» **THE TASK**: Reproduce exactly the lines below from the one containing "none -> blue brick B5 level 2" through the one containing "none -> lime brick A13:C13 level 1", including both, and nothing else.

» **AVAILABLE RECORDS**:
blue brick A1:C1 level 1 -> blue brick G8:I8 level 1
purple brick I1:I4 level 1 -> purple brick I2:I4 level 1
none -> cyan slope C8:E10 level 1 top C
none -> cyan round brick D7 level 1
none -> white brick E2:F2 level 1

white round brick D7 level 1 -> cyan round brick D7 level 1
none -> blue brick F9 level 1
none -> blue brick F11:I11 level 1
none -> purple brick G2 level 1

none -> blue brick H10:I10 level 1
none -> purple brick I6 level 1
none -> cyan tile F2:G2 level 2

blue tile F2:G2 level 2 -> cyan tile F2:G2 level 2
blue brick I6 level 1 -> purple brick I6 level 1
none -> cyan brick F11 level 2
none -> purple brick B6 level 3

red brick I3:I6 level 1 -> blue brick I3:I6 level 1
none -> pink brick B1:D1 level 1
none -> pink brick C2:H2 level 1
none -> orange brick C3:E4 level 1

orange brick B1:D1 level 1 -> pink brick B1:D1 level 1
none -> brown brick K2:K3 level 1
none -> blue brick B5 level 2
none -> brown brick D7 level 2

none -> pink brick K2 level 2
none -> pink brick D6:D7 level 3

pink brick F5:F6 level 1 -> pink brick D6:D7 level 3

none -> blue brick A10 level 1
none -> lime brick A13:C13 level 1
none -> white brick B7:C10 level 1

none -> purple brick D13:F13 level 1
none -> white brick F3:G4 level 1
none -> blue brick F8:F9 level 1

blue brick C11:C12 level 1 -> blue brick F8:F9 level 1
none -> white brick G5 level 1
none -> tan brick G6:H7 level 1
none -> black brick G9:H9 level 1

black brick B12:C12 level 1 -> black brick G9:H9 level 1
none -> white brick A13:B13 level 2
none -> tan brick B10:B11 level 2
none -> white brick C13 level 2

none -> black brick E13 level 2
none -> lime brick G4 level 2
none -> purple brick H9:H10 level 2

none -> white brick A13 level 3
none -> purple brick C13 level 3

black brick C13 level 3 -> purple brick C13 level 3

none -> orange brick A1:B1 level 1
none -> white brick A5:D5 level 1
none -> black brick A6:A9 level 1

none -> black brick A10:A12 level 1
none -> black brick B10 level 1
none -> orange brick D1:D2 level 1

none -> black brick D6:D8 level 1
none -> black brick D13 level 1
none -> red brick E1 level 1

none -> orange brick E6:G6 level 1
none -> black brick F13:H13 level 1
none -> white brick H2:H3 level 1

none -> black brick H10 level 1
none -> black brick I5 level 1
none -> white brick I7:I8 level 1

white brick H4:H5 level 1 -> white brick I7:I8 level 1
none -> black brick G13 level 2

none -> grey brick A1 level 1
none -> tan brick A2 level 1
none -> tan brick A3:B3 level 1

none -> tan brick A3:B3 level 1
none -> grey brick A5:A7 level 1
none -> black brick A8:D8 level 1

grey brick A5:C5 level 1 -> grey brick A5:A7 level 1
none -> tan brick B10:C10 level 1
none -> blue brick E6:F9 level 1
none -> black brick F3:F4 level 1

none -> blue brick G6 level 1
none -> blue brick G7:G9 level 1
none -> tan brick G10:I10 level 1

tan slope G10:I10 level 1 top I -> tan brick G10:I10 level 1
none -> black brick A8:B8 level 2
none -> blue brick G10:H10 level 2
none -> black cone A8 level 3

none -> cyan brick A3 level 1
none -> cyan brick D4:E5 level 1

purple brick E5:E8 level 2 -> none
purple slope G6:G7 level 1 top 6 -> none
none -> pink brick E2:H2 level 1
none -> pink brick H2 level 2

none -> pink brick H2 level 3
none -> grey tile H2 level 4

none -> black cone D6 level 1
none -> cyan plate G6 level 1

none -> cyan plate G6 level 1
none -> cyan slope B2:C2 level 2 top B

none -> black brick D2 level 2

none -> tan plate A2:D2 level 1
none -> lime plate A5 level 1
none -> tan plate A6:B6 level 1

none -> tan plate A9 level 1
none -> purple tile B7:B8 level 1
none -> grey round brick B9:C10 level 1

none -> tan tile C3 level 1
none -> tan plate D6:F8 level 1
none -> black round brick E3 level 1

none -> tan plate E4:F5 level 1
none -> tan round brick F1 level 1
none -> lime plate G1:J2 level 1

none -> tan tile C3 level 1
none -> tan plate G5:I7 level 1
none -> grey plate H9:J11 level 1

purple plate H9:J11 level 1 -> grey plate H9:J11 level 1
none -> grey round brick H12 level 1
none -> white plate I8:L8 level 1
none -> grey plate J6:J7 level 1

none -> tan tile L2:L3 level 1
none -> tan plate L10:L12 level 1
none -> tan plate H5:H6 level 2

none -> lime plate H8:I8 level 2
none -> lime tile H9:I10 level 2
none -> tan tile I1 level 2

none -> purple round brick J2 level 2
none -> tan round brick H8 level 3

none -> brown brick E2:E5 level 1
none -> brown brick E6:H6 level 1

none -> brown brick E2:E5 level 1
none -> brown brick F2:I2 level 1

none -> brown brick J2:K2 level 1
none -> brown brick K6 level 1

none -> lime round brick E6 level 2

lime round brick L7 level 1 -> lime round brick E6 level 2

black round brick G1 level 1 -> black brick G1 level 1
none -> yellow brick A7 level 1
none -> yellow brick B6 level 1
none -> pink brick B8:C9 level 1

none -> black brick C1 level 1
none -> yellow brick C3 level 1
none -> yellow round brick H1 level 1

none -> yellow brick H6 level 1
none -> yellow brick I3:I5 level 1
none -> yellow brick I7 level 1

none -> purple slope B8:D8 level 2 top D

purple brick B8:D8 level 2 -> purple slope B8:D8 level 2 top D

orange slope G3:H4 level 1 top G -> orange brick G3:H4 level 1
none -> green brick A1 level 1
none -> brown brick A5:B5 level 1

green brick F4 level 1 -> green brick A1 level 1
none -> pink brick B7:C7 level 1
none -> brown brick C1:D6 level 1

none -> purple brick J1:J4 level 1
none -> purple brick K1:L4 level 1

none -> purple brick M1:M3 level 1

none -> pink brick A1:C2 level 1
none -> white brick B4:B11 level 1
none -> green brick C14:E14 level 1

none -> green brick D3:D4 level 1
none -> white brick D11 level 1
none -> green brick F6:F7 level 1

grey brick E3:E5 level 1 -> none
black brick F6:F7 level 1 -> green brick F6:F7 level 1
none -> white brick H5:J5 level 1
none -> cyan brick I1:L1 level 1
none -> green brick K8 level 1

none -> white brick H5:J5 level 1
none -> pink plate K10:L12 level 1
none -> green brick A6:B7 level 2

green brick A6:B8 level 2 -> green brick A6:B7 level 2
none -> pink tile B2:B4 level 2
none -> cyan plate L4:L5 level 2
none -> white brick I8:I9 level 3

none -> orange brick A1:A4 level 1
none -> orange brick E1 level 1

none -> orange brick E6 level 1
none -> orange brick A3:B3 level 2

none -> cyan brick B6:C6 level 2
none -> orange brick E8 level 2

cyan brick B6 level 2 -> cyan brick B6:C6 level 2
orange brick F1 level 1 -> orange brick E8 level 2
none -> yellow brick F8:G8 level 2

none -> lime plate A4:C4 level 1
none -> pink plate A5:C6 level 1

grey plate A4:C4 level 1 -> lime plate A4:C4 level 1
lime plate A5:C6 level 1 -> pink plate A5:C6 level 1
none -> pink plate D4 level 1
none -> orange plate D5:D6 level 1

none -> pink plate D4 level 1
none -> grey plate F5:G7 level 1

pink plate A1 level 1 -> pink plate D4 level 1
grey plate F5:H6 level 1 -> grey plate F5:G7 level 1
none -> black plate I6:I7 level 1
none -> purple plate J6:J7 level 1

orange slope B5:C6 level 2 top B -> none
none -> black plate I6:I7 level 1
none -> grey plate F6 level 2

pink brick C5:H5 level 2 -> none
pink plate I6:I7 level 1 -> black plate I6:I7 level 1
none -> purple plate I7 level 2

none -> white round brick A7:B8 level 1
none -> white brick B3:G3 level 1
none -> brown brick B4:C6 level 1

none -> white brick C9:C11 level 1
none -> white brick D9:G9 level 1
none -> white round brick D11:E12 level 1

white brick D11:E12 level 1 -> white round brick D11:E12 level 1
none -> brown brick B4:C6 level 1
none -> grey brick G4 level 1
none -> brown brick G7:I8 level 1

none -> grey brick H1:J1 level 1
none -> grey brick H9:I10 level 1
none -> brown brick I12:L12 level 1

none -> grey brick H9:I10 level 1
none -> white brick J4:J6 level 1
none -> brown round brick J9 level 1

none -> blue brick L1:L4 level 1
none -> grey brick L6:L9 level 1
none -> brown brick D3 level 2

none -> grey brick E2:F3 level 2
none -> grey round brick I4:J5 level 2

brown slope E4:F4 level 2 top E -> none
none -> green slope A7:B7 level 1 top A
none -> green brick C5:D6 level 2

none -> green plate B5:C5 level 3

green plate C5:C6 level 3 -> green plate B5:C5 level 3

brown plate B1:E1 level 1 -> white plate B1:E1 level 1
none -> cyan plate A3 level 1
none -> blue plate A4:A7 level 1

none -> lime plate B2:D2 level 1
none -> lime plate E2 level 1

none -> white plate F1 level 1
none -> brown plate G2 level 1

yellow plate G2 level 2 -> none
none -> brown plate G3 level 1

» **COMPLETED TASK**:
none -> blue brick B5 level 2
none -> brown brick D7 level 2

none -> pink brick K2 level 2
none -> pink brick D6:D7 level 3

pink brick F5:F6 level 1 -> pink brick D6:D7 level 3

none -> blue brick A10 level 1
none -> lime brick A13:C13 level 1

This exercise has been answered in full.